_HOW TO COMPLETE THIS TASK_
Provide an exact reproduction of every entry.

_PROVIDED DATA_
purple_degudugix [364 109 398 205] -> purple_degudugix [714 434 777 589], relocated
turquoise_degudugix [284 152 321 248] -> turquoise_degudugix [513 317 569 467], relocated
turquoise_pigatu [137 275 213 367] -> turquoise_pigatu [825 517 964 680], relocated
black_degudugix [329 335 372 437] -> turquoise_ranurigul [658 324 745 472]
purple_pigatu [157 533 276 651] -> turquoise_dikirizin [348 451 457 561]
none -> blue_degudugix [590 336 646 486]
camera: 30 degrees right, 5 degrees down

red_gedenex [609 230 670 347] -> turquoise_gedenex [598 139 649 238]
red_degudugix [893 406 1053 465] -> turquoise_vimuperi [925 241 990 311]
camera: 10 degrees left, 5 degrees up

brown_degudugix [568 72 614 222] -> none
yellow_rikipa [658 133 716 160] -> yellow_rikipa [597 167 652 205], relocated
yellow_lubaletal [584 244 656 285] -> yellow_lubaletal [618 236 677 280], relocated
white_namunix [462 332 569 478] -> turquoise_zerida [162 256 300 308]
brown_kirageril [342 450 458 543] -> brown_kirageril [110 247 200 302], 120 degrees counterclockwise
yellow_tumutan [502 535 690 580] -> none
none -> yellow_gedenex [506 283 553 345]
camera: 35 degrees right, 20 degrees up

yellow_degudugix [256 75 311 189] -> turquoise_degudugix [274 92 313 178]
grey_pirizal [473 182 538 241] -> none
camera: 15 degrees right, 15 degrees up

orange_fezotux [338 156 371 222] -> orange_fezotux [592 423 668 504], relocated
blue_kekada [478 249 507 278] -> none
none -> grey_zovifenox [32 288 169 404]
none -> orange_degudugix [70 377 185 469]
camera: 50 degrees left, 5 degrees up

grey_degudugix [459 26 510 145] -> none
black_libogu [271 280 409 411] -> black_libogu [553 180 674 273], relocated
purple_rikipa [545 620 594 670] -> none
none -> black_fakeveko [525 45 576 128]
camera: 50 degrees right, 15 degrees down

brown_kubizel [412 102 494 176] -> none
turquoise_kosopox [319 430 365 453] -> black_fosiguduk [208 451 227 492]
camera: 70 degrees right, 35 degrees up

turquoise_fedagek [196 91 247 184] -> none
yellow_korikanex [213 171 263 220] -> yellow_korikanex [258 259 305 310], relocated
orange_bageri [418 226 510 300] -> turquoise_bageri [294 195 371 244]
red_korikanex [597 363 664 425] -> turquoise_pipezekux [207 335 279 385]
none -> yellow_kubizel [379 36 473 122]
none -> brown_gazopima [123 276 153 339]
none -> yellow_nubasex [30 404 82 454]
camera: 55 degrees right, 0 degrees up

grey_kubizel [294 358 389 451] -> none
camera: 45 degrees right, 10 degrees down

_SOLUTION TO THIS TASK_
purple_degudugix [364 109 398 205] -> purple_degudugix [714 434 777 589], relocated
turquoise_degudugix [284 152 321 248] -> turquoise_degudugix [513 317 569 467], relocated
turquoise_pigatu [137 275 213 367] -> turquoise_pigatu [825 517 964 680], relocated
black_degudugix [329 335 372 437] -> turquoise_ranurigul [658 324 745 472]
purple_pigatu [157 533 276 651] -> turquoise_dikirizin [348 451 457 561]
none -> blue_degudugix [590 336 646 486]
camera: 30 degrees right, 5 degrees down

red_gedenex [609 230 670 347] -> turquoise_gedenex [598 139 649 238]
red_degudugix [893 406 1053 465] -> turquoise_vimuperi [925 241 990 311]
camera: 10 degrees left, 5 degrees up

brown_degudugix [568 72 614 222] -> none
yellow_rikipa [658 133 716 160] -> yellow_rikipa [597 167 652 205], relocated
yellow_lubaletal [584 244 656 285] -> yellow_lubaletal [618 236 677 280], relocated
white_namunix [462 332 569 478] -> turquoise_zerida [162 256 300 308]
brown_kirageril [342 450 458 543] -> brown_kirageril [110 247 200 302], 120 degrees counterclockwise
yellow_tumutan [502 535 690 580] -> none
none -> yellow_gedenex [506 283 553 345]
camera: 35 degrees right, 20 degrees up

yellow_degudugix [256 75 311 189] -> turquoise_degudugix [274 92 313 178]
grey_pirizal [473 182 538 241] -> none
camera: 15 degrees right, 15 degrees up

orange_fezotux [338 156 371 222] -> orange_fezotux [592 423 668 504], relocated
blue_kekada [478 249 507 278] -> none
none -> grey_zovifenox [32 288 169 404]
none -> orange_degudugix [70 377 185 469]
camera: 50 degrees left, 5 degrees up

grey_degudugix [459 26 510 145] -> none
black_libogu [271 280 409 411] -> black_libogu [553 180 674 273], relocated
purple_rikipa [545 620 594 670] -> none
none -> black_fakeveko [525 45 576 128]
camera: 50 degrees right, 15 degrees down

brown_kubizel [412 102 494 176] -> none
turquoise_kosopox [319 430 365 453] -> black_fosiguduk [208 451 227 492]
camera: 70 degrees right, 35 degrees up

turquoise_fedagek [196 91 247 184] -> none
yellow_korikanex [213 171 263 220] -> yellow_korikanex [258 259 305 310], relocated
orange_bageri [418 226 510 300] -> turquoise_bageri [294 195 371 244]
red_korikanex [597 363 664 425] -> turquoise_pipezekux [207 335 279 385]
none -> yellow_kubizel [379 36 473 122]
none -> brown_gazopima [123 276 153 339]
none -> yellow_nubasex [30 404 82 454]
camera: 55 degrees right, 0 degrees up

grey_kubizel [294 358 389 451] -> none
camera: 45 degrees right, 10 degrees down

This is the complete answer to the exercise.